* The task:
Below are records with pictures; copy word for word only the lines between the line with "(345, 190) = (291, 289): turquoise" and the line with "(276, 213) = (254, 328): turquoise", inclusive, and drop the pictures.

* Records for this task:

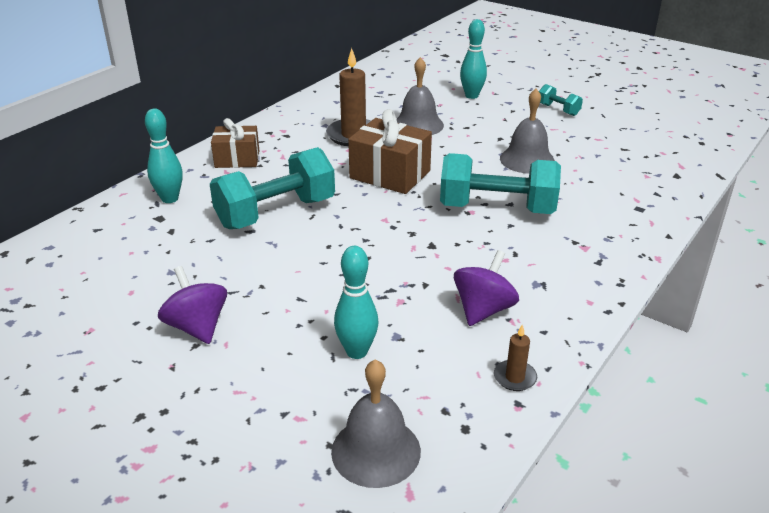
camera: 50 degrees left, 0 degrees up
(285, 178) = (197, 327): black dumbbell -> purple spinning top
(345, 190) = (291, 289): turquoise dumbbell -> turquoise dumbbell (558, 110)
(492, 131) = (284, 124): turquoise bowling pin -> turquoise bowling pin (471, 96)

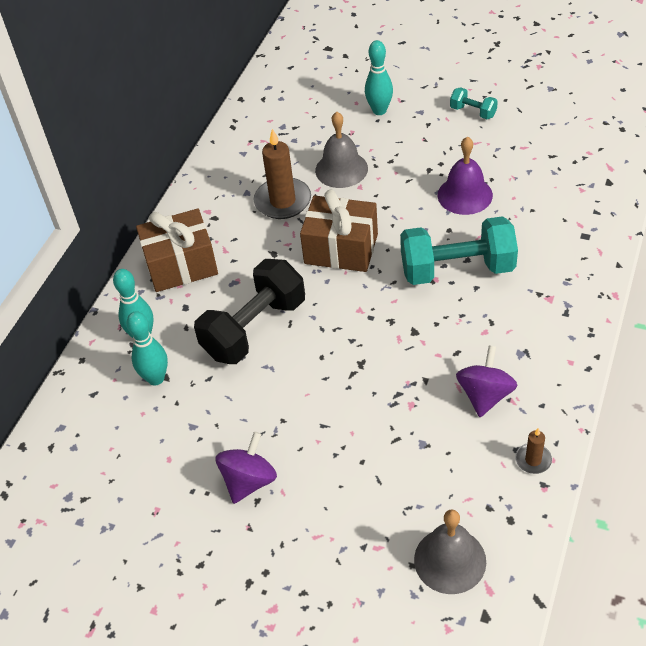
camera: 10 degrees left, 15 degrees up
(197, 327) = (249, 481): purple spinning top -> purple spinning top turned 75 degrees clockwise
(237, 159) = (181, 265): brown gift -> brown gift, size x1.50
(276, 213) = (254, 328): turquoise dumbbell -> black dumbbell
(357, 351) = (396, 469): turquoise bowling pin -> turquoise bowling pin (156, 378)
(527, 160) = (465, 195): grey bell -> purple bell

* Result of the task:
(345, 190) = (291, 289): turquoise dumbbell -> turquoise dumbbell (558, 110)
(492, 131) = (284, 124): turquoise bowling pin -> turquoise bowling pin (471, 96)

camera: 10 degrees left, 15 degrees up
(197, 327) = (249, 481): purple spinning top -> purple spinning top turned 75 degrees clockwise
(237, 159) = (181, 265): brown gift -> brown gift, size x1.50
(276, 213) = (254, 328): turquoise dumbbell -> black dumbbell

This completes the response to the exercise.